WORK ORDER:
Copy the entries without a single change. Pictures should be dropped.

(Collected data entries)
-=-=-=-=-

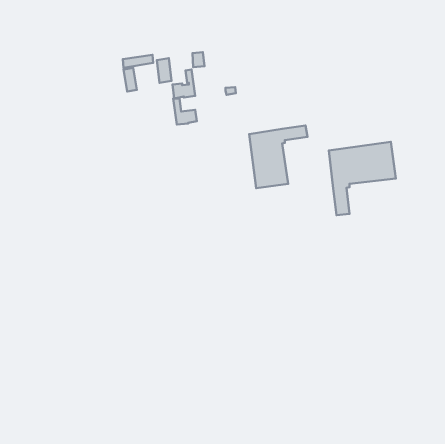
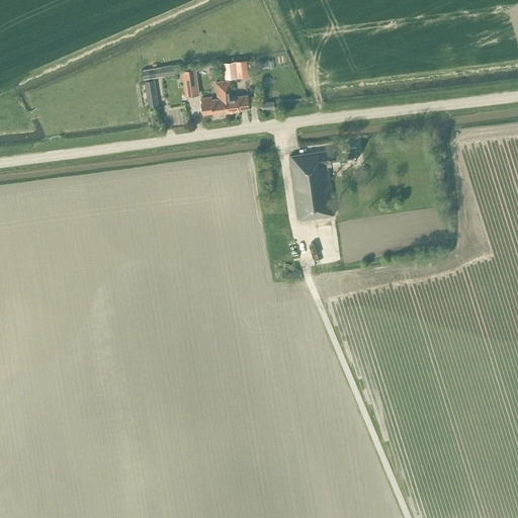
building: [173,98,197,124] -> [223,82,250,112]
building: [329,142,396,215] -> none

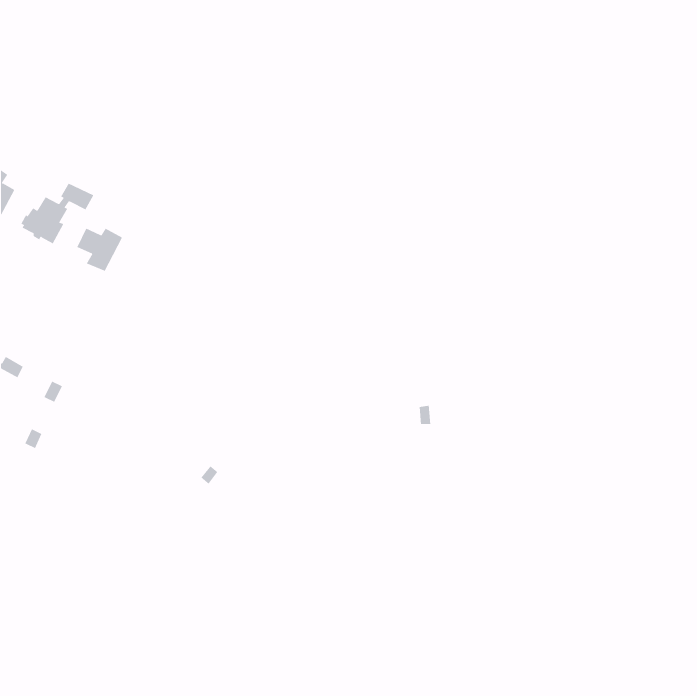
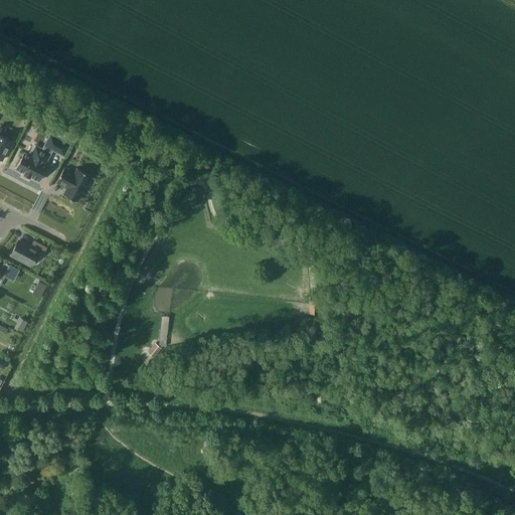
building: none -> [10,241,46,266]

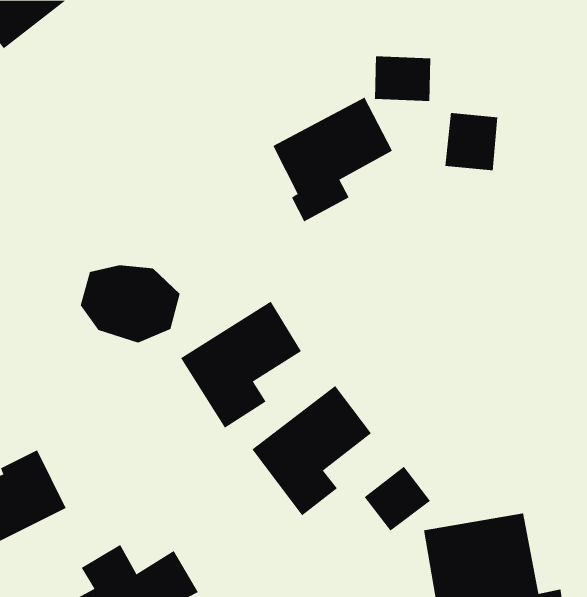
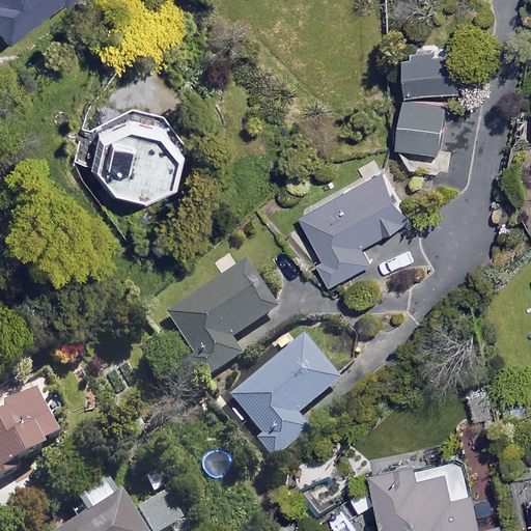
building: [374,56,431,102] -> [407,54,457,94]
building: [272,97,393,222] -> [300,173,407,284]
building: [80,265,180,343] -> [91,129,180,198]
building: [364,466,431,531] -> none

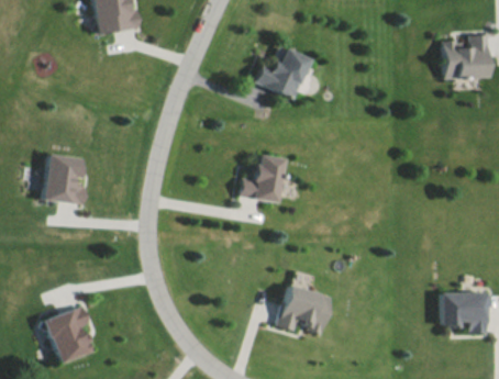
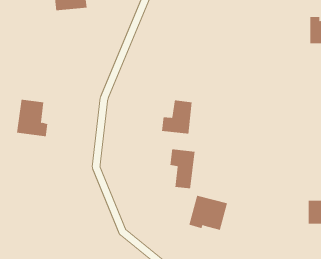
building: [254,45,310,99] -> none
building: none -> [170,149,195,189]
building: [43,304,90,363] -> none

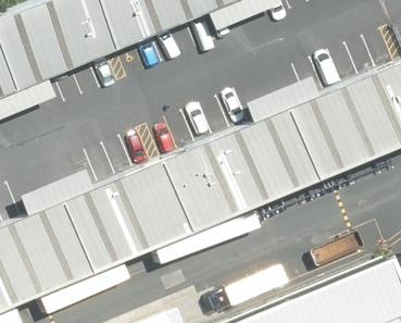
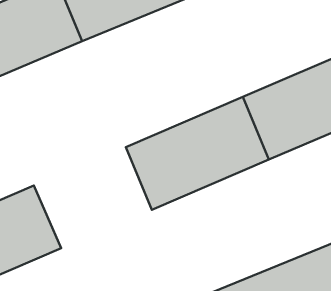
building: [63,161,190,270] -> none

-=-=-=-=-

RESPONSE BELOW:
building: [173,98,197,124] -> [223,82,250,112]
building: [329,142,396,215] -> none

building: none -> [10,241,46,266]

building: [374,56,431,102] -> [407,54,457,94]
building: [272,97,393,222] -> [300,173,407,284]
building: [80,265,180,343] -> [91,129,180,198]
building: [364,466,431,531] -> none

building: [254,45,310,99] -> none
building: none -> [170,149,195,189]
building: [43,304,90,363] -> none

building: [63,161,190,270] -> none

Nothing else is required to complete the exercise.